• Work to be completed
The entries need to be copied exactly as they stand, images left out.

[Before-and-after object lists]
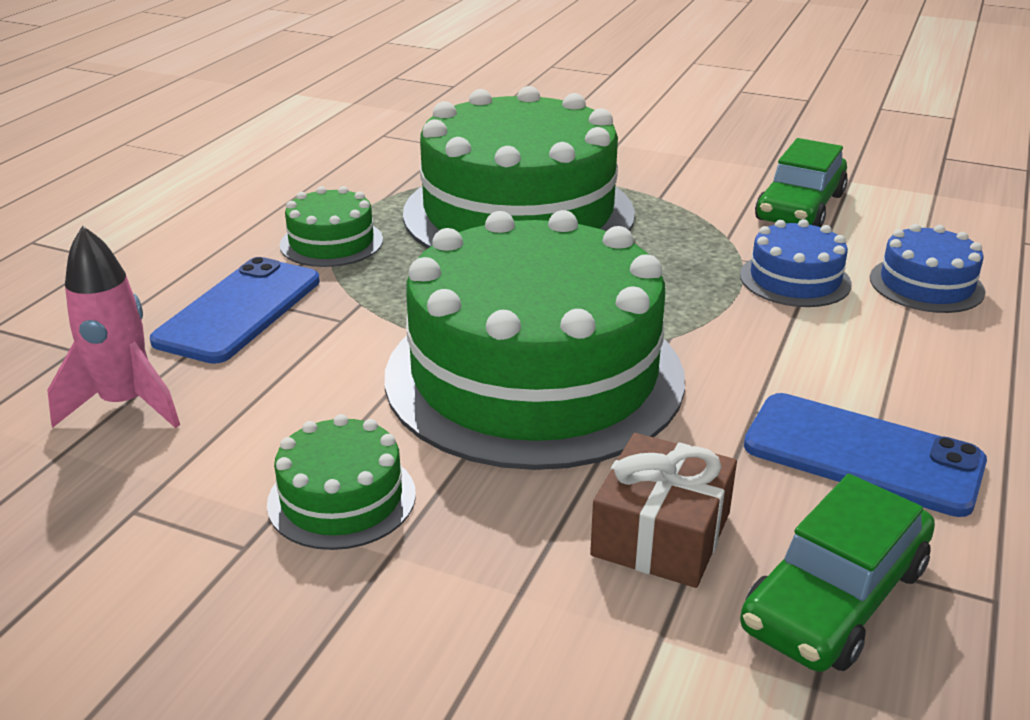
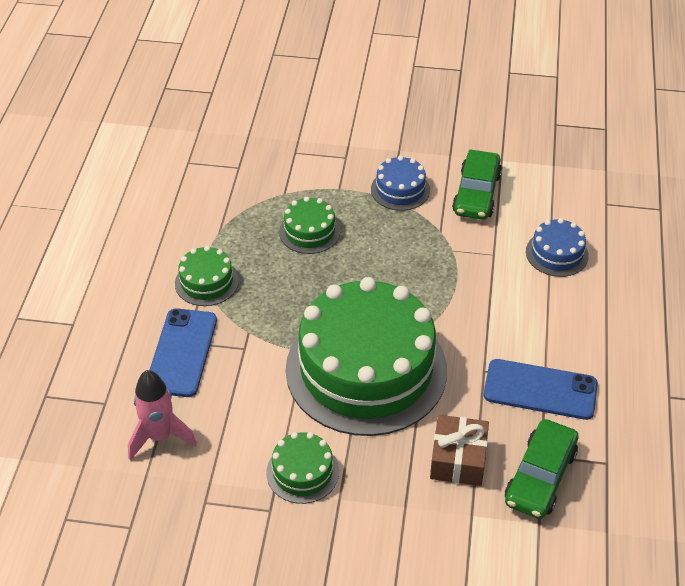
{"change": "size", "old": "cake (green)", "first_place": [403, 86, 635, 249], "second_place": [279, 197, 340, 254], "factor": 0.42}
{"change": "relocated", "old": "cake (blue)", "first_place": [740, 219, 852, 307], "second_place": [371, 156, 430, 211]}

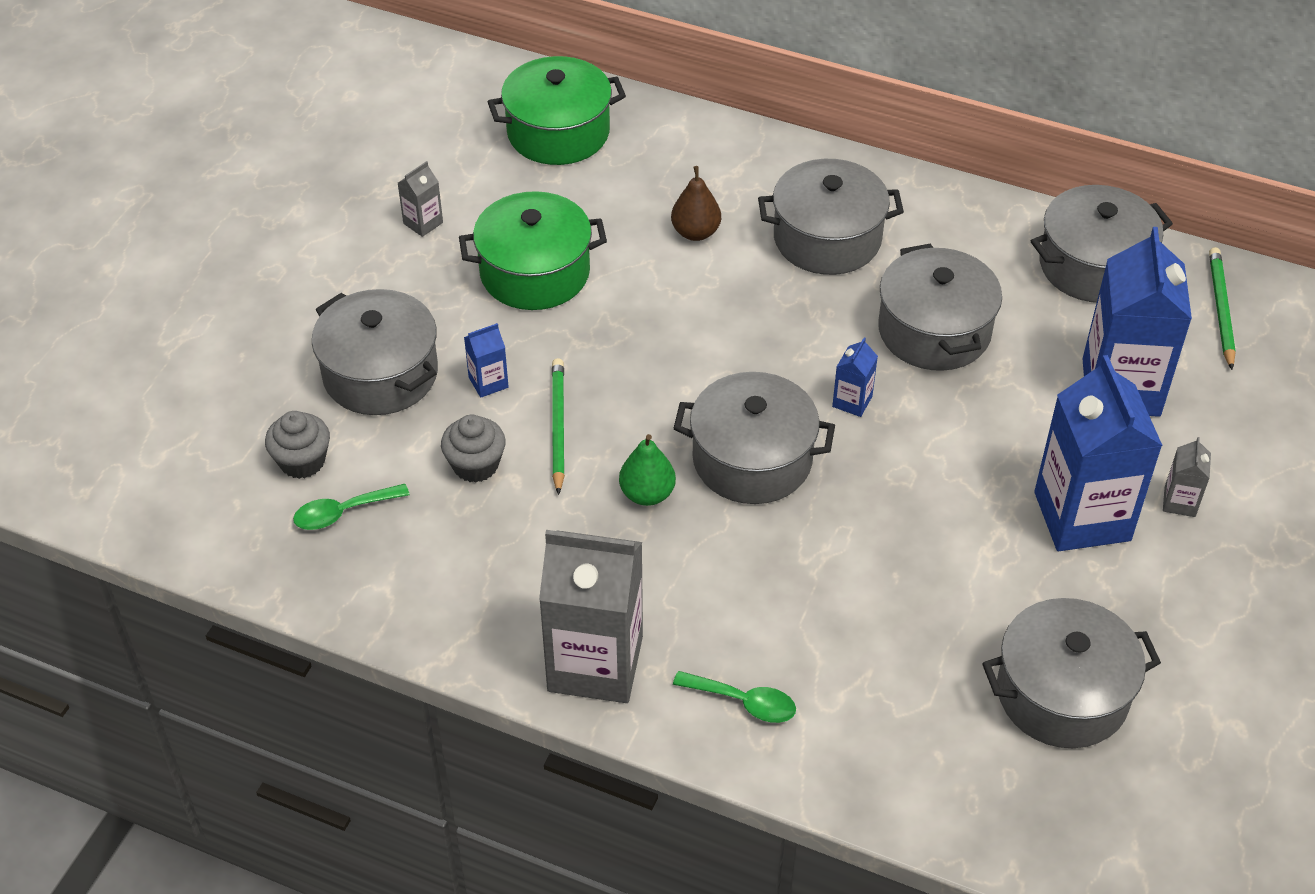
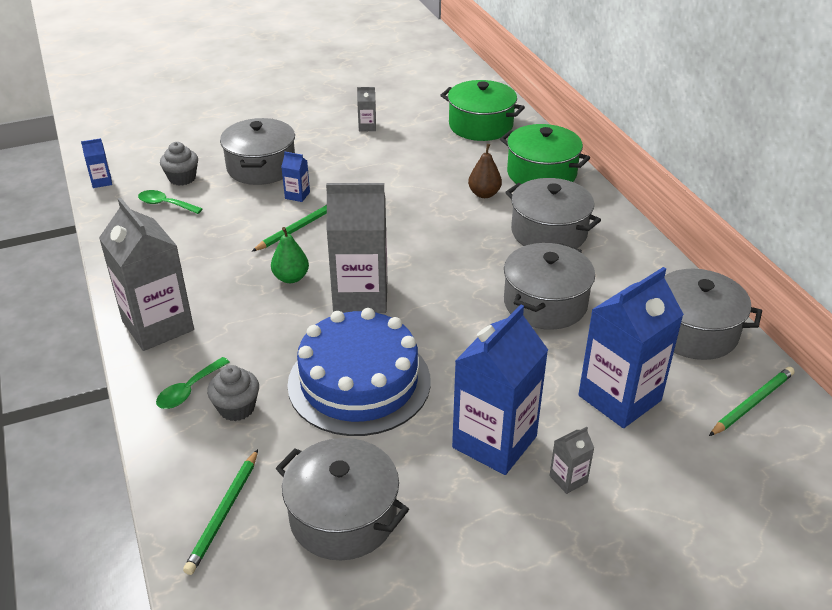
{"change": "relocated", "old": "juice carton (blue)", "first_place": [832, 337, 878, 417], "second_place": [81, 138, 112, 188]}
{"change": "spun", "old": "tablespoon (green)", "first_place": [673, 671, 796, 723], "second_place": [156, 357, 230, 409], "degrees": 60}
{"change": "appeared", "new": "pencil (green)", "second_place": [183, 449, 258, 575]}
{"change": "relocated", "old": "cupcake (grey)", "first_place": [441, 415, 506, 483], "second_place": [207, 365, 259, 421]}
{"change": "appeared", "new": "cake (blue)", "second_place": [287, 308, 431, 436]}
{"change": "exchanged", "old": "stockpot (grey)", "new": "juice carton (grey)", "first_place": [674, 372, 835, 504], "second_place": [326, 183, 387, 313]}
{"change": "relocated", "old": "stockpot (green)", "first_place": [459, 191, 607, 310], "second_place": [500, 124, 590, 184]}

• Answer below
{"change": "size", "old": "cake (green)", "first_place": [403, 86, 635, 249], "second_place": [279, 197, 340, 254], "factor": 0.42}
{"change": "relocated", "old": "cake (blue)", "first_place": [740, 219, 852, 307], "second_place": [371, 156, 430, 211]}

{"change": "relocated", "old": "juice carton (blue)", "first_place": [832, 337, 878, 417], "second_place": [81, 138, 112, 188]}
{"change": "spun", "old": "tablespoon (green)", "first_place": [673, 671, 796, 723], "second_place": [156, 357, 230, 409], "degrees": 60}
{"change": "appeared", "new": "pencil (green)", "second_place": [183, 449, 258, 575]}
{"change": "relocated", "old": "cupcake (grey)", "first_place": [441, 415, 506, 483], "second_place": [207, 365, 259, 421]}
{"change": "appeared", "new": "cake (blue)", "second_place": [287, 308, 431, 436]}
{"change": "exchanged", "old": "stockpot (grey)", "new": "juice carton (grey)", "first_place": [674, 372, 835, 504], "second_place": [326, 183, 387, 313]}
{"change": "relocated", "old": "stockpot (green)", "first_place": [459, 191, 607, 310], "second_place": [500, 124, 590, 184]}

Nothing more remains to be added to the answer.